▸ What to do: What you print should match the entries exactly, only without the pictures.
● ● ● ● ●
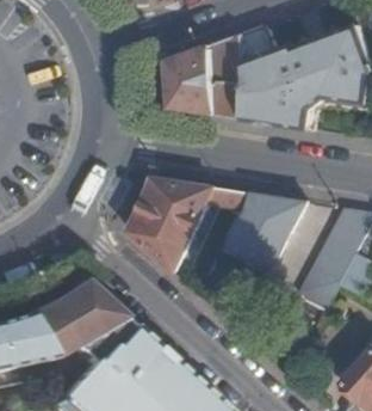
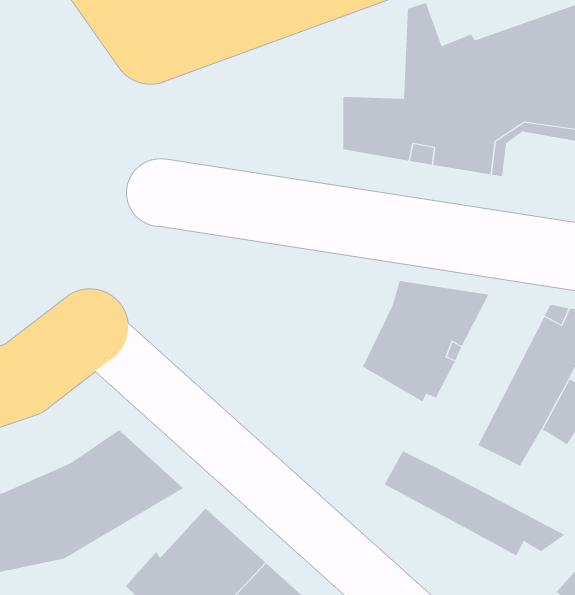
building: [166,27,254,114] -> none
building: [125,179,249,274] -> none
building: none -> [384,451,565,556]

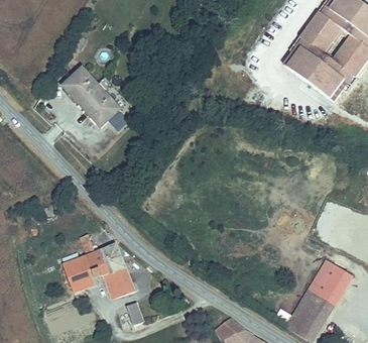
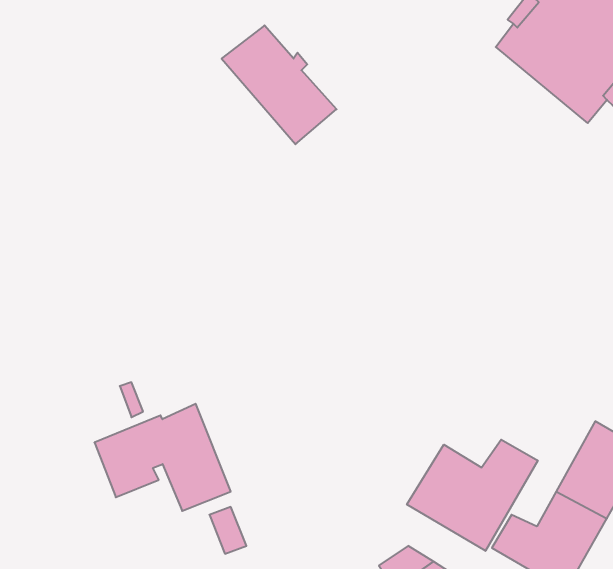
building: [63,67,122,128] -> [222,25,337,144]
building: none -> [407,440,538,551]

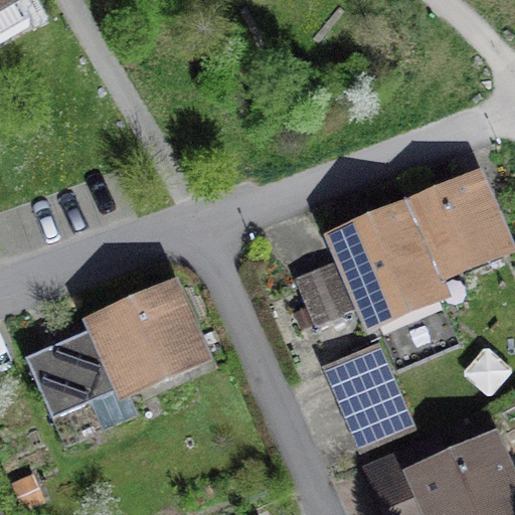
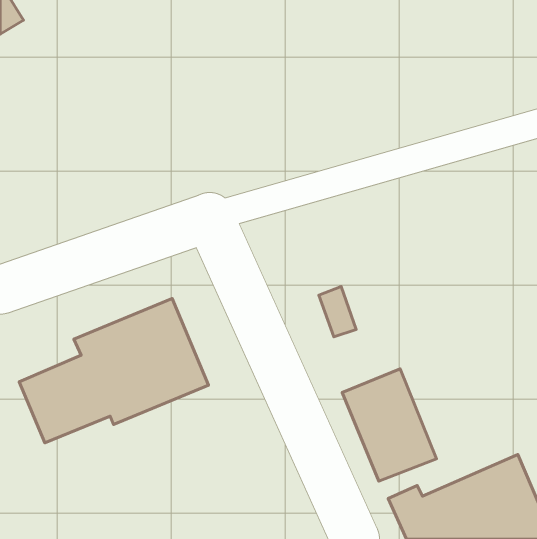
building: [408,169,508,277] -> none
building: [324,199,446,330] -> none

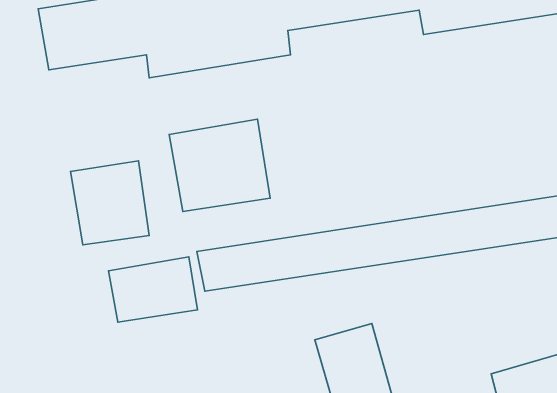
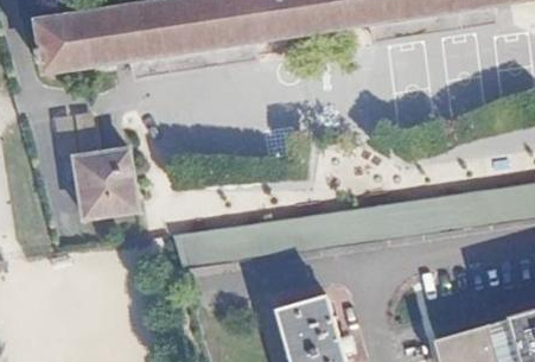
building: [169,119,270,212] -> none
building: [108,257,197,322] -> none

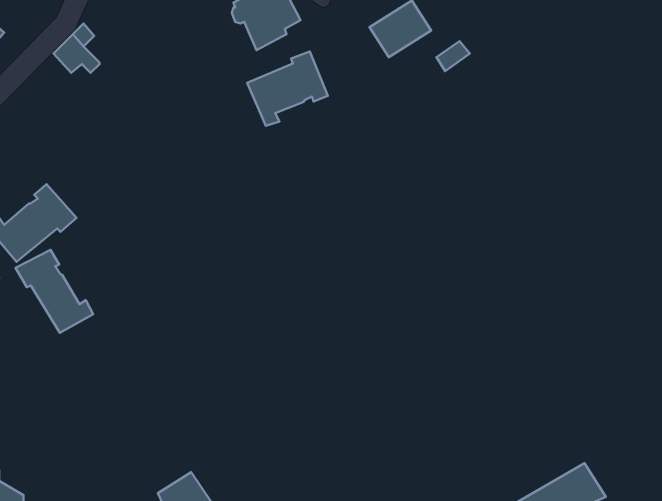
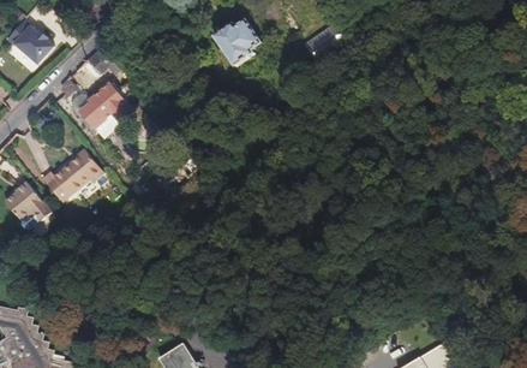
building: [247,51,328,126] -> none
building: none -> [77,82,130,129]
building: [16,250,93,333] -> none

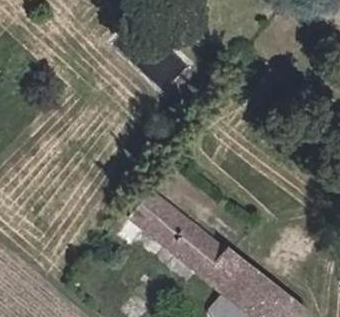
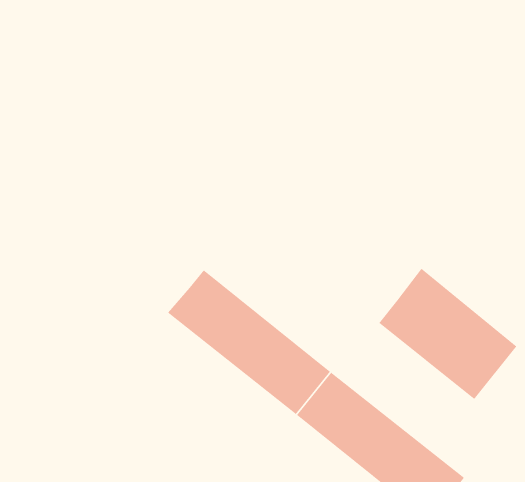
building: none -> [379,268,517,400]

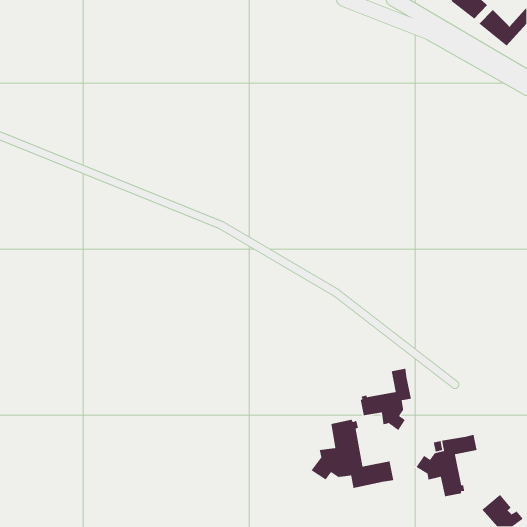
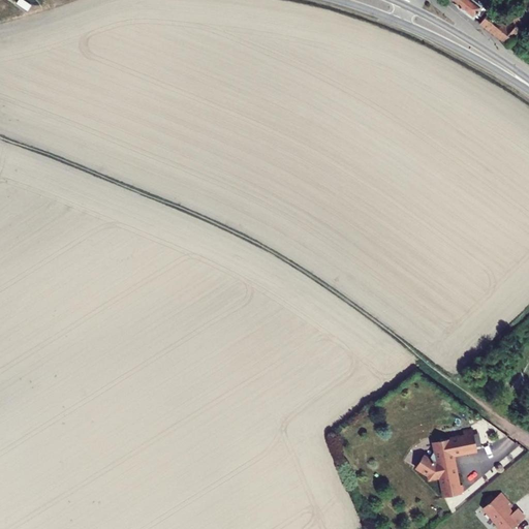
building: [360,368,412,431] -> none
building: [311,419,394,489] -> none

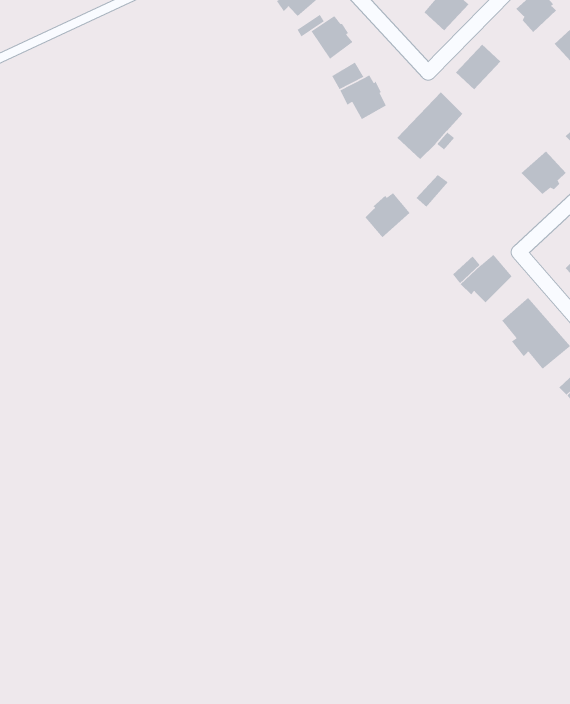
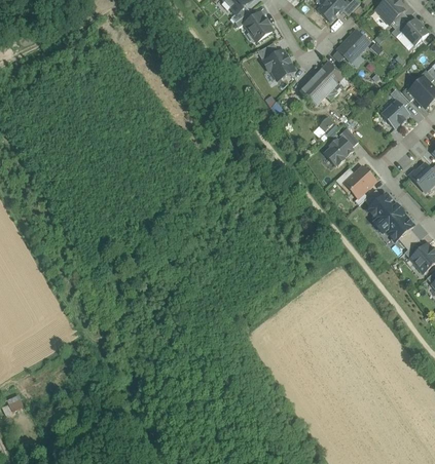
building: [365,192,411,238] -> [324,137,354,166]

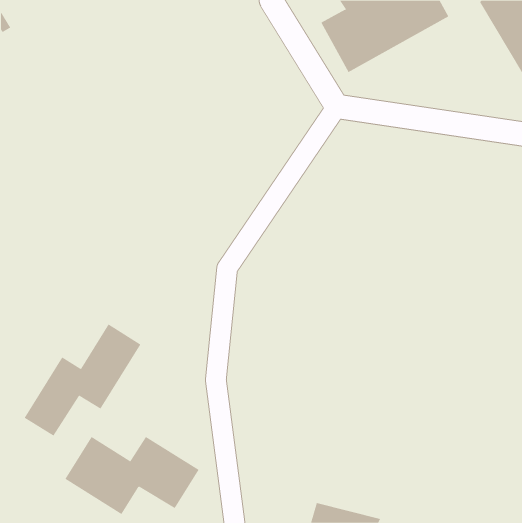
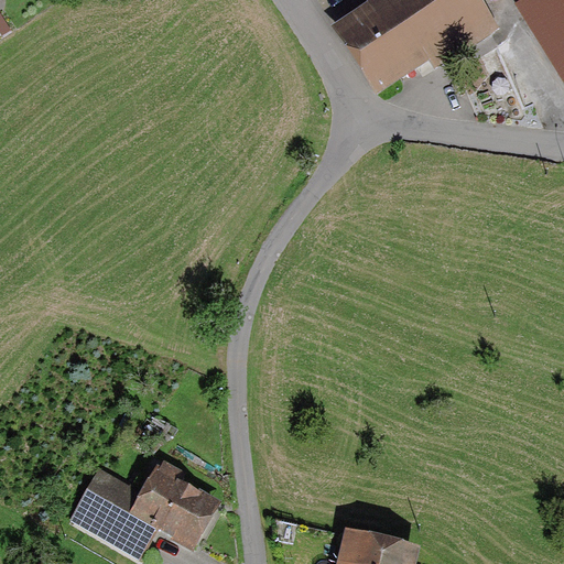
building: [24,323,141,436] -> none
● ● ● ● ●
▸ Solution for this problem:
building: [166,27,254,114] -> none
building: [125,179,249,274] -> none
building: none -> [384,451,565,556]

building: [63,67,122,128] -> [222,25,337,144]
building: none -> [407,440,538,551]

building: [408,169,508,277] -> none
building: [324,199,446,330] -> none

building: [169,119,270,212] -> none
building: [108,257,197,322] -> none

building: [247,51,328,126] -> none
building: none -> [77,82,130,129]
building: [16,250,93,333] -> none

building: none -> [379,268,517,400]

building: [360,368,412,431] -> none
building: [311,419,394,489] -> none

building: [365,192,411,238] -> [324,137,354,166]

building: [24,323,141,436] -> none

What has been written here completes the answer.